▶ WHAT IS REQUIRED
Scan the data below and state how many of its lines contain the word "spinning", giving only the figure.

[Before-and-after object lists]
──────────────────────────────

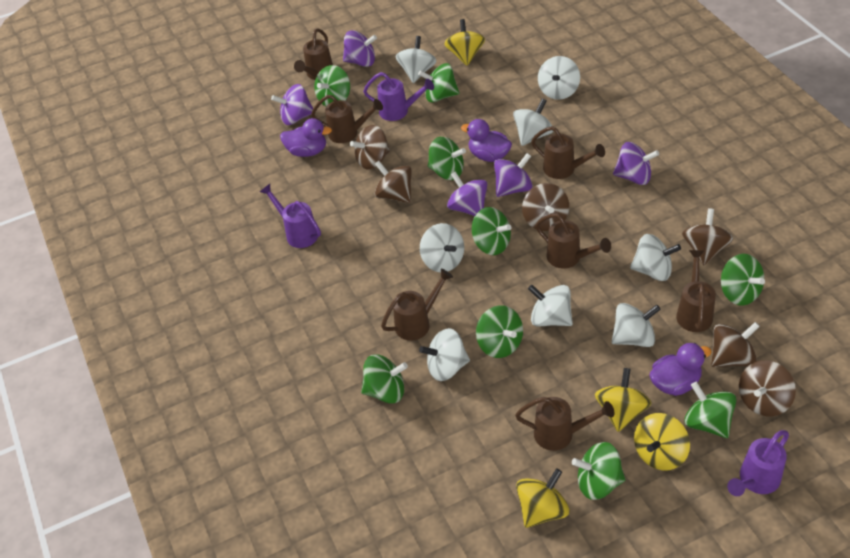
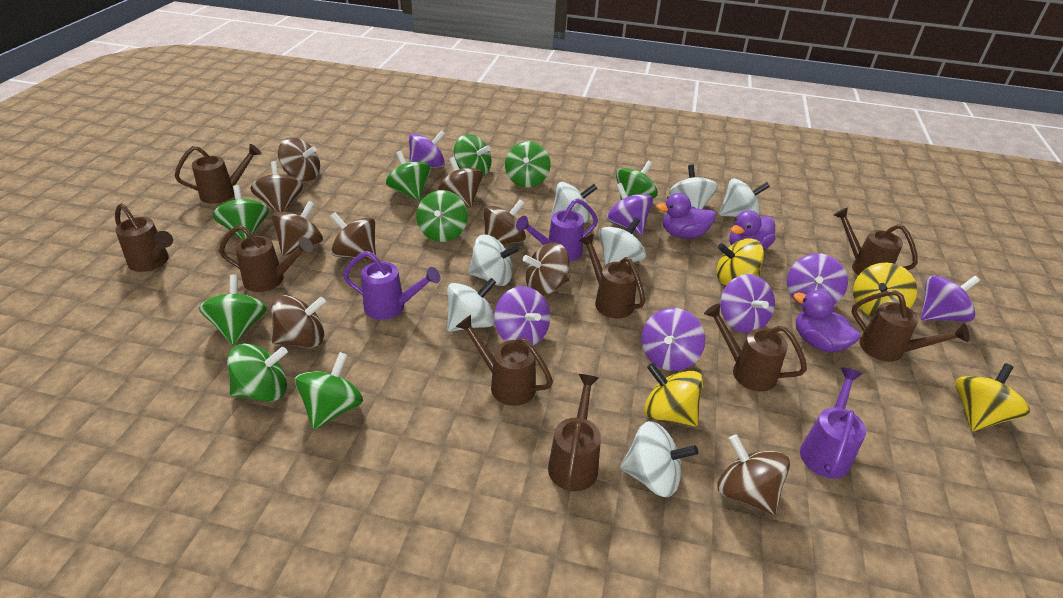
brown spinning top: 6 -> 9
brown watering can: 7 -> 9
purple spinning top: 5 -> 7
white spinning top: 8 -> 7

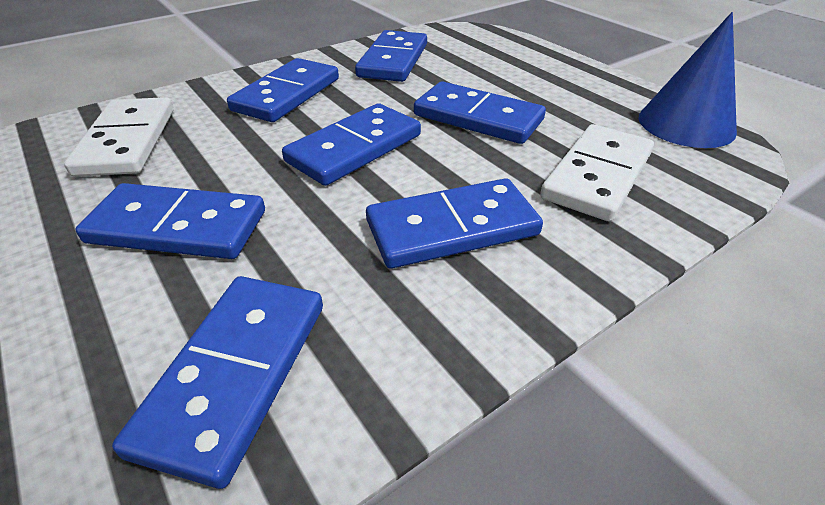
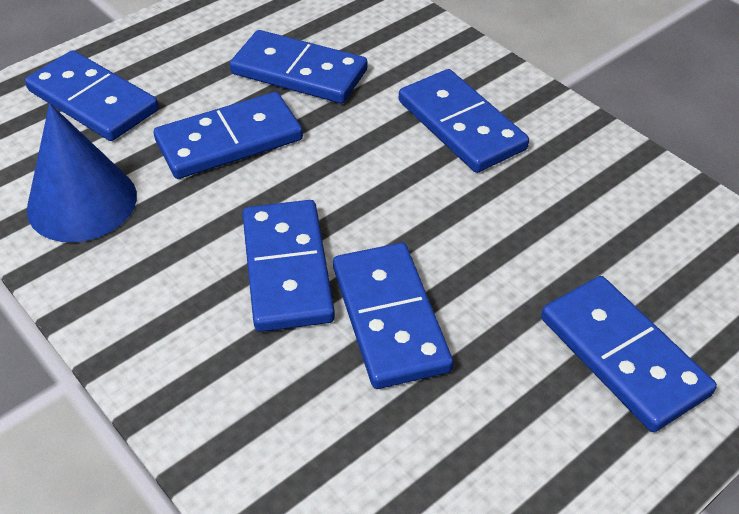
white domino: 2 -> 0

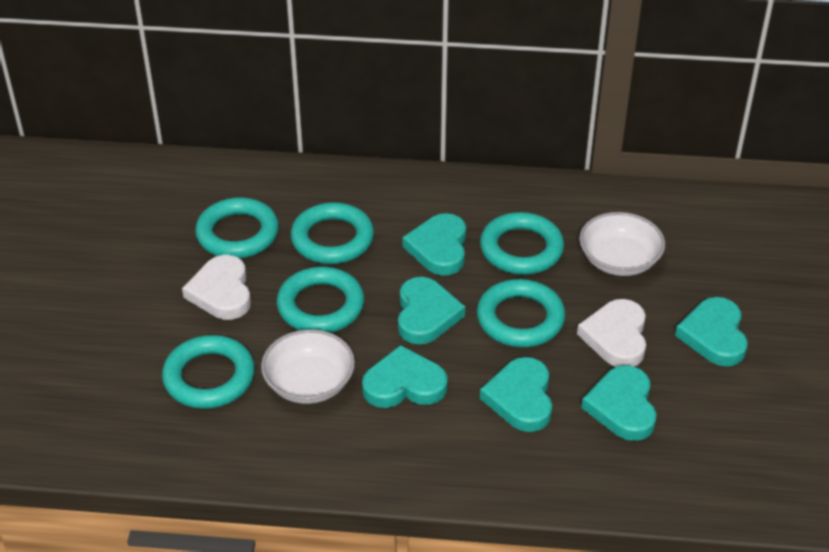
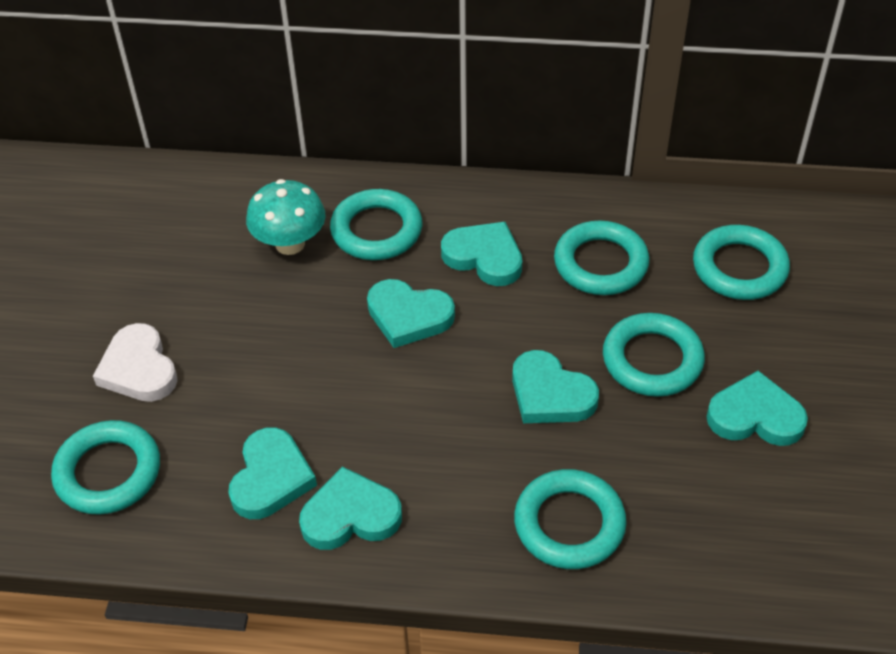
turquoise mushroom: 0 -> 1
white bowl: 2 -> 0
white heart: 2 -> 1

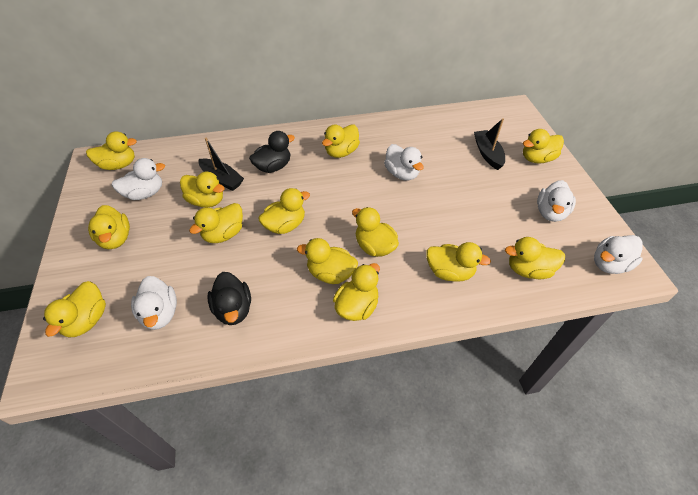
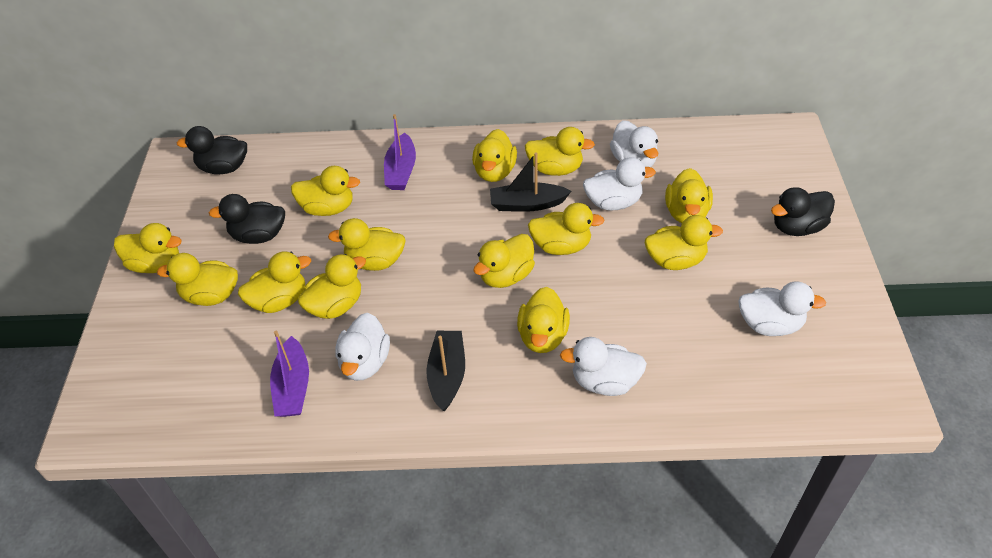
black duck: 2 -> 3
purple boat: 0 -> 2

──────────────────────────────

▶ FINAL ANSWER
3